### Data ###

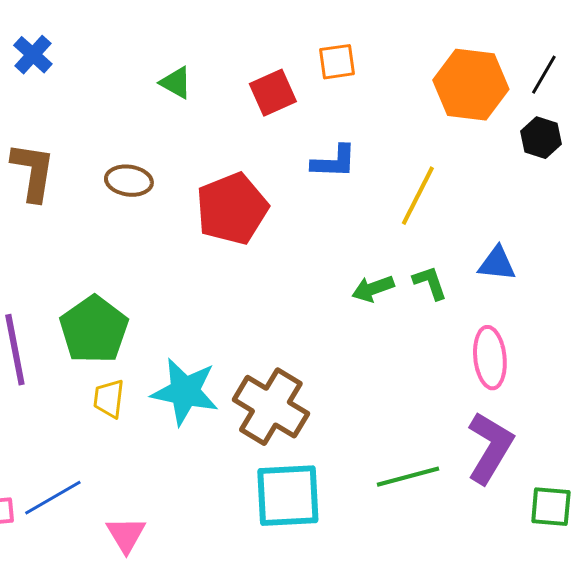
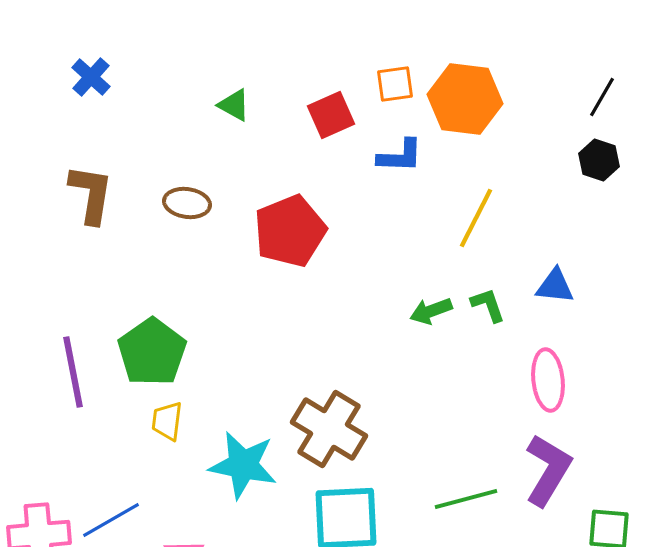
orange hexagon: (471, 85) -> (465, 99), moved
blue L-shape: (334, 162) -> (400, 156), moved
cyan star: (185, 392) -> (243, 465), moved

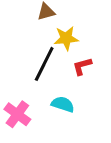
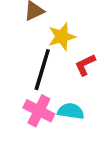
pink cross: (17, 114) -> (39, 111), moved

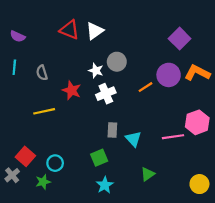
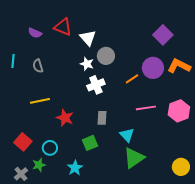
white triangle: (95, 31) -> (88, 38), moved, turned -36
purple semicircle: (18, 36) -> (35, 33), moved
red star: (72, 90) -> (65, 118), moved
pink line: (173, 137) -> (146, 108), moved
cyan triangle: (133, 139) -> (127, 135), moved
green triangle: (148, 174) -> (134, 158), size x1.6
gray cross: (12, 175) -> (21, 174), moved
cyan star: (105, 185) -> (75, 168), moved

###

◆ What the task requires ◆
Transcribe the lines that run from the line bearing "blue L-shape: (334, 162) -> (400, 156), moved" through the last line of the data. Keep the wording exact and leave out every picture.

◆ Answer to the exercise ◆
blue L-shape: (334, 162) -> (400, 156), moved
cyan star: (185, 392) -> (243, 465), moved

pink cross: (17, 114) -> (39, 111), moved

white triangle: (95, 31) -> (88, 38), moved, turned -36
purple semicircle: (18, 36) -> (35, 33), moved
red star: (72, 90) -> (65, 118), moved
pink line: (173, 137) -> (146, 108), moved
cyan triangle: (133, 139) -> (127, 135), moved
green triangle: (148, 174) -> (134, 158), size x1.6
gray cross: (12, 175) -> (21, 174), moved
cyan star: (105, 185) -> (75, 168), moved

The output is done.